DATA SUPPLIED>
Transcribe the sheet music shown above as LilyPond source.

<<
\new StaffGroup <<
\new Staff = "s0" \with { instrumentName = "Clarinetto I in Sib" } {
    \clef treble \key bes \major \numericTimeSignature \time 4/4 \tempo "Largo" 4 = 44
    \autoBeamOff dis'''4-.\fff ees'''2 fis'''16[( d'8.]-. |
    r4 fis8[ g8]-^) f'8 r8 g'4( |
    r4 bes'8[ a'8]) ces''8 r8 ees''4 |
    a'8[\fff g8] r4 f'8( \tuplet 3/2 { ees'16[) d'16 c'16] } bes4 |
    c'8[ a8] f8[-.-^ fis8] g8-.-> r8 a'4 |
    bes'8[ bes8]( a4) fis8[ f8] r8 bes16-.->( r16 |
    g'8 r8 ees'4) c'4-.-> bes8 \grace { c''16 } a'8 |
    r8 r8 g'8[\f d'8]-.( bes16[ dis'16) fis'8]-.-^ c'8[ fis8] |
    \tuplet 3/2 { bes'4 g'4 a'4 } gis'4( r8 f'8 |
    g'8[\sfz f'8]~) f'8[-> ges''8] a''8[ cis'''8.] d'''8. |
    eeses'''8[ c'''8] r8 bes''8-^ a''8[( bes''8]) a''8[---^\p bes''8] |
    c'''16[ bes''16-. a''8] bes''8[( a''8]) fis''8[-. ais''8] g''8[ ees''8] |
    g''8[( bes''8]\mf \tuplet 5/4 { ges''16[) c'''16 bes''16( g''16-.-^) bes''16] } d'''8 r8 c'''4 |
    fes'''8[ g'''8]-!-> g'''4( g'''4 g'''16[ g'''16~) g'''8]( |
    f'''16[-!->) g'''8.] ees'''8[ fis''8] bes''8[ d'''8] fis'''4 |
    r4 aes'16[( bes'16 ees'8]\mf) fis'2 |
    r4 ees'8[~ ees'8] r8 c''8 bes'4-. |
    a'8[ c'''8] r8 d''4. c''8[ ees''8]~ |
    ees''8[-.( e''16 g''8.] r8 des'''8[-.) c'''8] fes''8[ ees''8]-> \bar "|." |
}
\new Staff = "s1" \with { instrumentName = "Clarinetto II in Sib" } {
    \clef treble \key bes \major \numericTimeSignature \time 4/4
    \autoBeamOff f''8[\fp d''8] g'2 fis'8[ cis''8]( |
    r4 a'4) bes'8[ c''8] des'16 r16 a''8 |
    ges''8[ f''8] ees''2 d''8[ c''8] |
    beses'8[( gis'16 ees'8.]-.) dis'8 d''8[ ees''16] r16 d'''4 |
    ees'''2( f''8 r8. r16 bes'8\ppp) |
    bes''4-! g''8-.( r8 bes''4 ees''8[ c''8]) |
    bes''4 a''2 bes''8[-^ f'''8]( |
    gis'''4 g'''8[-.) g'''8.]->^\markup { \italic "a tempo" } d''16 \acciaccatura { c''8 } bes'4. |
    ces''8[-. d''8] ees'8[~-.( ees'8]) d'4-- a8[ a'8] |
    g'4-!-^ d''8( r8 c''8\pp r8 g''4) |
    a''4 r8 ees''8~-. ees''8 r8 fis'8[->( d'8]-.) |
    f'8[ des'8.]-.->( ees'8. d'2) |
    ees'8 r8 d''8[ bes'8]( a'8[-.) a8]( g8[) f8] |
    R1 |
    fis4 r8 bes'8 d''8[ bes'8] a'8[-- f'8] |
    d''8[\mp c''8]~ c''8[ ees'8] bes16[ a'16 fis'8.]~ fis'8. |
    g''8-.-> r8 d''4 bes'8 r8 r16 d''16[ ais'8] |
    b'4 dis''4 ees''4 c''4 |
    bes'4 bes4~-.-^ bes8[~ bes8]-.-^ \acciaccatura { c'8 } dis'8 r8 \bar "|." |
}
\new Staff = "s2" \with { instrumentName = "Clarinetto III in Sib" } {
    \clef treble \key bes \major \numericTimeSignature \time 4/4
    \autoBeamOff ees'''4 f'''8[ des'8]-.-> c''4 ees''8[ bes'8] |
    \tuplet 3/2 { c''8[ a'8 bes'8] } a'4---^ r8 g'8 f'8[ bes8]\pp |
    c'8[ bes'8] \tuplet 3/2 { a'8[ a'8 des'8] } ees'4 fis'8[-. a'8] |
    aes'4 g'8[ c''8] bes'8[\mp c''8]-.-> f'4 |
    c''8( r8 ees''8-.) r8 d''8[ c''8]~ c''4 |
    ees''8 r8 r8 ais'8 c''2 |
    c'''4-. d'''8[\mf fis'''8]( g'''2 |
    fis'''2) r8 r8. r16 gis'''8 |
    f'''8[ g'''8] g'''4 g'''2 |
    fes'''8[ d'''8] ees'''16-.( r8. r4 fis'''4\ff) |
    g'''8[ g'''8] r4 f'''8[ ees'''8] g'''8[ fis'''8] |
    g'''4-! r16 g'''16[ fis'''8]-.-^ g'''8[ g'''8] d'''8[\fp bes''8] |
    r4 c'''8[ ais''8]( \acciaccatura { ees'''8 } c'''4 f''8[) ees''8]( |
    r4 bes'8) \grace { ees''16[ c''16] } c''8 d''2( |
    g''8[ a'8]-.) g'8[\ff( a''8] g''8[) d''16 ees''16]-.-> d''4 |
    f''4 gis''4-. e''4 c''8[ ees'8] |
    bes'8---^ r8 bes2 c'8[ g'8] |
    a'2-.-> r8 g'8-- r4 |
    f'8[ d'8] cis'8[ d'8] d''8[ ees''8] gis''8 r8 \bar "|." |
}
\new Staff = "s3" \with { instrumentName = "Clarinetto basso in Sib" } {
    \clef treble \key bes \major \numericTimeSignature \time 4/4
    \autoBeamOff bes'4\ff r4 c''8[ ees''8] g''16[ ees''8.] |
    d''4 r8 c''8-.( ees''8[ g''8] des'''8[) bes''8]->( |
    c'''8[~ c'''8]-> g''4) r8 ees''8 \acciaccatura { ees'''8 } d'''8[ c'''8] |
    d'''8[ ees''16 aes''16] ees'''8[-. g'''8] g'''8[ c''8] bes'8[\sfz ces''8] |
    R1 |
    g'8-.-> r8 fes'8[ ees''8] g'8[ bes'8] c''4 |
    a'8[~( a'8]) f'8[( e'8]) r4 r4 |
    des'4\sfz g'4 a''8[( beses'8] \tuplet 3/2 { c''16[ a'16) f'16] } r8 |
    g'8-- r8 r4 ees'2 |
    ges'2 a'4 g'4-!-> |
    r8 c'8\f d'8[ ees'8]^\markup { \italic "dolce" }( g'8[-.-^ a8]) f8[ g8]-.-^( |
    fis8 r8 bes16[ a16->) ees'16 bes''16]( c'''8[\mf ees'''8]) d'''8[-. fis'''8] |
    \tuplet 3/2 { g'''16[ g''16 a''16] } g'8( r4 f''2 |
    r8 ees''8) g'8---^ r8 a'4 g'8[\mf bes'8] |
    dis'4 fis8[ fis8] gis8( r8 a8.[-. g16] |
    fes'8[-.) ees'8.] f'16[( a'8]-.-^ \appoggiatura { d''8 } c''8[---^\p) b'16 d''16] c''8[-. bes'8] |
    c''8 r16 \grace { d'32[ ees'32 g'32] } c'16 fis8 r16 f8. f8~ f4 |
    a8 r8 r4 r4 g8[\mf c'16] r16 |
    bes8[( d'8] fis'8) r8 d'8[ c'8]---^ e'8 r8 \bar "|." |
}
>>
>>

THE EXERCISE> Locate every line in the data above that contains the string "acciaccatura" and copy each of those lines in full.

COMPLETE ANSWER>
    gis'''4 g'''8[-.) g'''8.]->^\markup { \italic "a tempo" } d''16 \acciaccatura { c''8 } bes'4. |
    bes'4 bes4~-.-^ bes8[~ bes8]-.-^ \acciaccatura { c'8 } dis'8 r8 \bar "|." |
    r4 c'''8[ ais''8]( \acciaccatura { ees'''8 } c'''4 f''8[) ees''8]( |
    c'''8[~ c'''8]-> g''4) r8 ees''8 \acciaccatura { ees'''8 } d'''8[ c'''8] |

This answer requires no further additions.